**WORK INSTRUCTIONS**
Your task is to write out the complete listing exactly as it is shown.

**EXCERPTED DATA**

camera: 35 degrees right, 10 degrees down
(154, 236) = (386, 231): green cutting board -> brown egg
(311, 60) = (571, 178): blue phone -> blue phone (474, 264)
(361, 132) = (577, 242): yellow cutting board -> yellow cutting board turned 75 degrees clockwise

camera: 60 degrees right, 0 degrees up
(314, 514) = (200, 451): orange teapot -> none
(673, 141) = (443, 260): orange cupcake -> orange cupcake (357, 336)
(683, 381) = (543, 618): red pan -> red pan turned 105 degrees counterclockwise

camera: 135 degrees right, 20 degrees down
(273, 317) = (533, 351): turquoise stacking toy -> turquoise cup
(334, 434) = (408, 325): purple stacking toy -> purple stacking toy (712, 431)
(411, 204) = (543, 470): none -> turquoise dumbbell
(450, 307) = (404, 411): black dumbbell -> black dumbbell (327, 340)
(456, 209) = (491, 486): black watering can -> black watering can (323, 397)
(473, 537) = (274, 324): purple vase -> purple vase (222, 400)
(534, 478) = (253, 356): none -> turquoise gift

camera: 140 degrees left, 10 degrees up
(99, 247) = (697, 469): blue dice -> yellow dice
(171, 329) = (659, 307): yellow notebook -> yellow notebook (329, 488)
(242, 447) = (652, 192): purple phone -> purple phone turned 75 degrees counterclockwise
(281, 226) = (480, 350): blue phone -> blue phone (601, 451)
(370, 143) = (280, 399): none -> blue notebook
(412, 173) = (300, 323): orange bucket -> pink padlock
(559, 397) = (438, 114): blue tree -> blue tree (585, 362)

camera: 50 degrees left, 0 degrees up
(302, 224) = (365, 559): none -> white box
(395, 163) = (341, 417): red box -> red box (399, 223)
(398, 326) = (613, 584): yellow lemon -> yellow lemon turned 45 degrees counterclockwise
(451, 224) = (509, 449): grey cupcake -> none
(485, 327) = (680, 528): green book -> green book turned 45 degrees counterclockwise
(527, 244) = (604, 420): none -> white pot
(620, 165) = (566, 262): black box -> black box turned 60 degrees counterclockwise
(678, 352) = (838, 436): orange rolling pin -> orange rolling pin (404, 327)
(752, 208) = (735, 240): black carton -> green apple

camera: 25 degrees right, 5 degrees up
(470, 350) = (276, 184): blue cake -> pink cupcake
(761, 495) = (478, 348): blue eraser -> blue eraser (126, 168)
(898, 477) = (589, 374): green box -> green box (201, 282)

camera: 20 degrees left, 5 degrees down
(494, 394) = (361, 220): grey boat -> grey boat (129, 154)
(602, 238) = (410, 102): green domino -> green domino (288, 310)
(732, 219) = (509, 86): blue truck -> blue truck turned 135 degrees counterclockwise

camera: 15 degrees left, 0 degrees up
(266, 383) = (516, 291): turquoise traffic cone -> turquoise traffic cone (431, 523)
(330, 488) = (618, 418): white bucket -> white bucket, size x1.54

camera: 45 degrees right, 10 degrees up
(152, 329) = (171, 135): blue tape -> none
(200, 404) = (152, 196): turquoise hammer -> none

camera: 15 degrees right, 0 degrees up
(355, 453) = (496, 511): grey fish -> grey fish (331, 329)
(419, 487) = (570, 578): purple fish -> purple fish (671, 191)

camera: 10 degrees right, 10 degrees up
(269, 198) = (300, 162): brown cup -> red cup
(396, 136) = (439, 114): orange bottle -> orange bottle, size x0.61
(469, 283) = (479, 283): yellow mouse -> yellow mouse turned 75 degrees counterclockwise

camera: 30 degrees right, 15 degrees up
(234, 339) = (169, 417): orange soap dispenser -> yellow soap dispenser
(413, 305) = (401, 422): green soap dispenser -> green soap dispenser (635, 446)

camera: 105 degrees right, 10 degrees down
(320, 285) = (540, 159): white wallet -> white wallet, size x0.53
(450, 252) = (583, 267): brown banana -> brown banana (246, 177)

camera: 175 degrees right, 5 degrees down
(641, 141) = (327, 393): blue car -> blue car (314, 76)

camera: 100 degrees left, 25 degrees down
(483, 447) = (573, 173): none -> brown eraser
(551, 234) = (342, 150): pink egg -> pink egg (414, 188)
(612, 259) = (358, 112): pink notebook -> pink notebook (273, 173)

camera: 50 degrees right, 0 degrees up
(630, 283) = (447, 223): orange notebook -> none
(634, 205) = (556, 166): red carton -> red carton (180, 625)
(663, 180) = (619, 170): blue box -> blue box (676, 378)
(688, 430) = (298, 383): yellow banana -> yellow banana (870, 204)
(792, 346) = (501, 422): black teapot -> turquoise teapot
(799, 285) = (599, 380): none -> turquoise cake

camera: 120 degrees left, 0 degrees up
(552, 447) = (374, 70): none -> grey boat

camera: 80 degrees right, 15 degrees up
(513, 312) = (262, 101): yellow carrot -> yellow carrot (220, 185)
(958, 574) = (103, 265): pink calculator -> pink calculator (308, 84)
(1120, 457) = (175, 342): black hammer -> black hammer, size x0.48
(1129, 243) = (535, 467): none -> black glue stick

**EXERCISE ANSWER**
camera: 35 degrees right, 10 degrees down
(154, 236) = (386, 231): green cutting board -> brown egg
(311, 60) = (571, 178): blue phone -> blue phone (474, 264)
(361, 132) = (577, 242): yellow cutting board -> yellow cutting board turned 75 degrees clockwise

camera: 60 degrees right, 0 degrees up
(314, 514) = (200, 451): orange teapot -> none
(673, 141) = (443, 260): orange cupcake -> orange cupcake (357, 336)
(683, 381) = (543, 618): red pan -> red pan turned 105 degrees counterclockwise

camera: 135 degrees right, 20 degrees down
(273, 317) = (533, 351): turquoise stacking toy -> turquoise cup
(334, 434) = (408, 325): purple stacking toy -> purple stacking toy (712, 431)
(411, 204) = (543, 470): none -> turquoise dumbbell
(450, 307) = (404, 411): black dumbbell -> black dumbbell (327, 340)
(456, 209) = (491, 486): black watering can -> black watering can (323, 397)
(473, 537) = (274, 324): purple vase -> purple vase (222, 400)
(534, 478) = (253, 356): none -> turquoise gift

camera: 140 degrees left, 10 degrees up
(99, 247) = (697, 469): blue dice -> yellow dice
(171, 329) = (659, 307): yellow notebook -> yellow notebook (329, 488)
(242, 447) = (652, 192): purple phone -> purple phone turned 75 degrees counterclockwise
(281, 226) = (480, 350): blue phone -> blue phone (601, 451)
(370, 143) = (280, 399): none -> blue notebook
(412, 173) = (300, 323): orange bucket -> pink padlock
(559, 397) = (438, 114): blue tree -> blue tree (585, 362)

camera: 50 degrees left, 0 degrees up
(302, 224) = (365, 559): none -> white box
(395, 163) = (341, 417): red box -> red box (399, 223)
(398, 326) = (613, 584): yellow lemon -> yellow lemon turned 45 degrees counterclockwise
(451, 224) = (509, 449): grey cupcake -> none
(485, 327) = (680, 528): green book -> green book turned 45 degrees counterclockwise
(527, 244) = (604, 420): none -> white pot
(620, 165) = (566, 262): black box -> black box turned 60 degrees counterclockwise
(678, 352) = (838, 436): orange rolling pin -> orange rolling pin (404, 327)
(752, 208) = (735, 240): black carton -> green apple

camera: 25 degrees right, 5 degrees up
(470, 350) = (276, 184): blue cake -> pink cupcake
(761, 495) = (478, 348): blue eraser -> blue eraser (126, 168)
(898, 477) = (589, 374): green box -> green box (201, 282)

camera: 20 degrees left, 5 degrees down
(494, 394) = (361, 220): grey boat -> grey boat (129, 154)
(602, 238) = (410, 102): green domino -> green domino (288, 310)
(732, 219) = (509, 86): blue truck -> blue truck turned 135 degrees counterclockwise

camera: 15 degrees left, 0 degrees up
(266, 383) = (516, 291): turquoise traffic cone -> turquoise traffic cone (431, 523)
(330, 488) = (618, 418): white bucket -> white bucket, size x1.54

camera: 45 degrees right, 10 degrees up
(152, 329) = (171, 135): blue tape -> none
(200, 404) = (152, 196): turquoise hammer -> none

camera: 15 degrees right, 0 degrees up
(355, 453) = (496, 511): grey fish -> grey fish (331, 329)
(419, 487) = (570, 578): purple fish -> purple fish (671, 191)

camera: 10 degrees right, 10 degrees up
(269, 198) = (300, 162): brown cup -> red cup
(396, 136) = (439, 114): orange bottle -> orange bottle, size x0.61
(469, 283) = (479, 283): yellow mouse -> yellow mouse turned 75 degrees counterclockwise

camera: 30 degrees right, 15 degrees up
(234, 339) = (169, 417): orange soap dispenser -> yellow soap dispenser
(413, 305) = (401, 422): green soap dispenser -> green soap dispenser (635, 446)

camera: 105 degrees right, 10 degrees down
(320, 285) = (540, 159): white wallet -> white wallet, size x0.53
(450, 252) = (583, 267): brown banana -> brown banana (246, 177)

camera: 175 degrees right, 5 degrees down
(641, 141) = (327, 393): blue car -> blue car (314, 76)

camera: 100 degrees left, 25 degrees down
(483, 447) = (573, 173): none -> brown eraser
(551, 234) = (342, 150): pink egg -> pink egg (414, 188)
(612, 259) = (358, 112): pink notebook -> pink notebook (273, 173)

camera: 50 degrees right, 0 degrees up
(630, 283) = (447, 223): orange notebook -> none
(634, 205) = (556, 166): red carton -> red carton (180, 625)
(663, 180) = (619, 170): blue box -> blue box (676, 378)
(688, 430) = (298, 383): yellow banana -> yellow banana (870, 204)
(792, 346) = (501, 422): black teapot -> turquoise teapot
(799, 285) = (599, 380): none -> turquoise cake

camera: 120 degrees left, 0 degrees up
(552, 447) = (374, 70): none -> grey boat

camera: 80 degrees right, 15 degrees up
(513, 312) = (262, 101): yellow carrot -> yellow carrot (220, 185)
(958, 574) = (103, 265): pink calculator -> pink calculator (308, 84)
(1120, 457) = (175, 342): black hammer -> black hammer, size x0.48
(1129, 243) = (535, 467): none -> black glue stick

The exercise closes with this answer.